### [Work instruction]
Filter the listing below, keeping every line that holds "none".

### [Data excerpt]
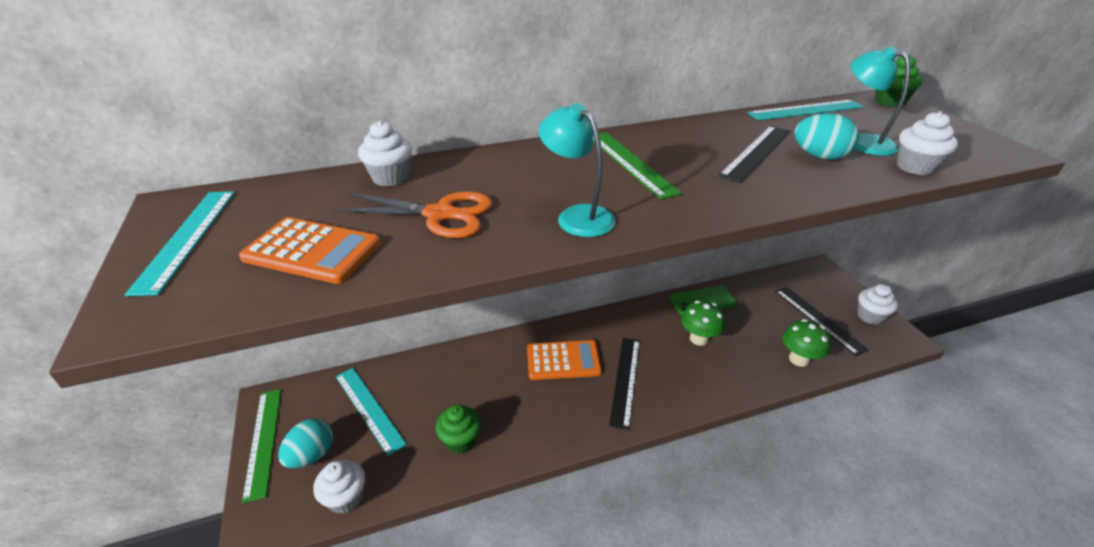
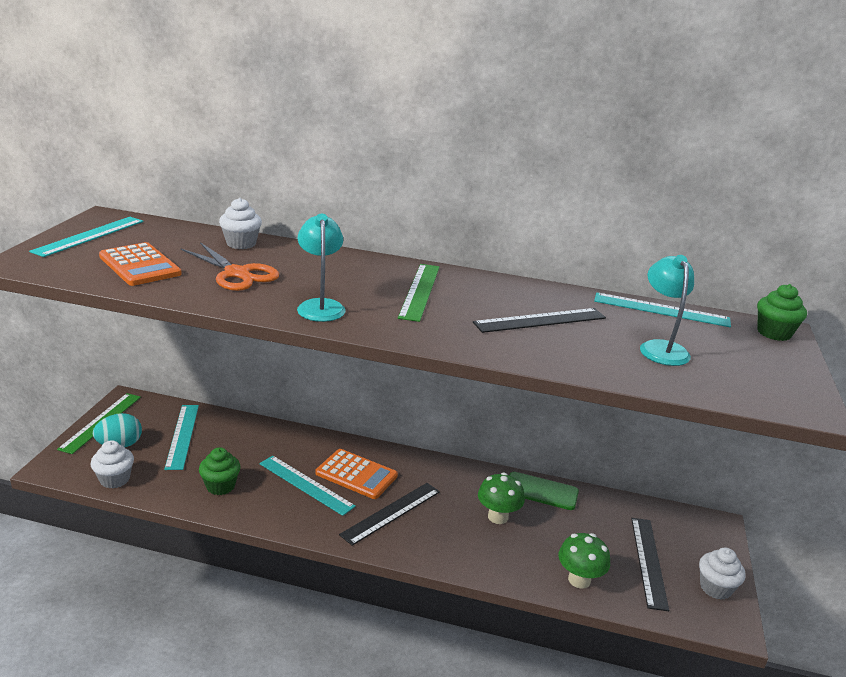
camera: 30 degrees right, 10 degrees down
(533, 394) = (306, 484): none -> turquoise ruler
(819, 156) = (592, 342): turquoise egg -> none
(915, 167) = (670, 380): white cupcake -> none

### [Result below]
(533, 394) = (306, 484): none -> turquoise ruler
(819, 156) = (592, 342): turquoise egg -> none
(915, 167) = (670, 380): white cupcake -> none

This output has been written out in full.